WHAT YOU SHOULD DO
Select each line below that contains the string "kern", and copy those lines in order.
━━ SUPPLIED DATA ━━
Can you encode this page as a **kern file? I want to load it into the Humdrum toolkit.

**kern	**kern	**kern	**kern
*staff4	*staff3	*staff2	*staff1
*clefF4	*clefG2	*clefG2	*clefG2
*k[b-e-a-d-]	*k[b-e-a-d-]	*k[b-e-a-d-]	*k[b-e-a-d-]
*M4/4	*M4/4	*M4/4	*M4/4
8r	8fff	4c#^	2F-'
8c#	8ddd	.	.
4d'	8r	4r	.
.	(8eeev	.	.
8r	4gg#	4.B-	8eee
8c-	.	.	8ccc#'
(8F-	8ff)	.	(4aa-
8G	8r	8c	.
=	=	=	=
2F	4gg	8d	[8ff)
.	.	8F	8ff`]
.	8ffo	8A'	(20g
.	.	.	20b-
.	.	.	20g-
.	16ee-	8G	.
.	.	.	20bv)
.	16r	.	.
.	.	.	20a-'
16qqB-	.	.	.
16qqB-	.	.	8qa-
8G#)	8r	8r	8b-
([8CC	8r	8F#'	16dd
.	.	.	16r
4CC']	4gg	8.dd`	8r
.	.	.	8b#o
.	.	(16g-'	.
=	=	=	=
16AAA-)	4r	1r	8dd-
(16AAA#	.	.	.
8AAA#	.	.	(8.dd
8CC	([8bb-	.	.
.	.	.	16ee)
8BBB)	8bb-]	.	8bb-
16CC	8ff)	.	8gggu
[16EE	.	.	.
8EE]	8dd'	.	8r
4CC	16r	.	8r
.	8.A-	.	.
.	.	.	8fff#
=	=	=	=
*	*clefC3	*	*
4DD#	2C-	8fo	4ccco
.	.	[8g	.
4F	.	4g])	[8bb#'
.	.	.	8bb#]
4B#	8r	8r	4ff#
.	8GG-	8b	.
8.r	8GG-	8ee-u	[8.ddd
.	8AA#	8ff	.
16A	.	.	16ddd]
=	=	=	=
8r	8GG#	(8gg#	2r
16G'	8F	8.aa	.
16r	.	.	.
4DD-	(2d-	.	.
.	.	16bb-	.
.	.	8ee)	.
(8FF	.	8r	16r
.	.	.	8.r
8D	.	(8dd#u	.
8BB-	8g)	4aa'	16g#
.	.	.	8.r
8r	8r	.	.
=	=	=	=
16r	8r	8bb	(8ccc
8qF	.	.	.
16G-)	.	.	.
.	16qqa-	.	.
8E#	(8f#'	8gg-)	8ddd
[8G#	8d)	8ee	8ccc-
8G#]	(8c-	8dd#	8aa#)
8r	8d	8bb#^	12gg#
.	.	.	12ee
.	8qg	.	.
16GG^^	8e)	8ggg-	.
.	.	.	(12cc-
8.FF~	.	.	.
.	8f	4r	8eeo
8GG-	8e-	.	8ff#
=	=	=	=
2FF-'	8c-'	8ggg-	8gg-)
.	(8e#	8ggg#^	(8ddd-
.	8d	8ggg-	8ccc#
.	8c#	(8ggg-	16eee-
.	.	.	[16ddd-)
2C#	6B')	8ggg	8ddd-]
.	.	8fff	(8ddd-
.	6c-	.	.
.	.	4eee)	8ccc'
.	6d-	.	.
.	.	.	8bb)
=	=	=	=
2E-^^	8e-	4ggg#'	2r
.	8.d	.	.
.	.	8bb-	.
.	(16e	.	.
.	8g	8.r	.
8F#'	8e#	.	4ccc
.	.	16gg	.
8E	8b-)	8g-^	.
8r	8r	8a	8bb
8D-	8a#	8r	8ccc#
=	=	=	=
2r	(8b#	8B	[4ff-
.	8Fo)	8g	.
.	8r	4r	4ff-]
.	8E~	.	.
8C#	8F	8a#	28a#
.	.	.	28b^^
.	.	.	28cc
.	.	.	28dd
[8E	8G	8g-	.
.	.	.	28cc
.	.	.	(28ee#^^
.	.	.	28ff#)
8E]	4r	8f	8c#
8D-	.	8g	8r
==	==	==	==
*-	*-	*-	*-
━━━
ANSWER TO THE EXERCISE
Can you encode this page as a **kern file? I want to load it into the Humdrum toolkit.
**kern	**kern	**kern	**kern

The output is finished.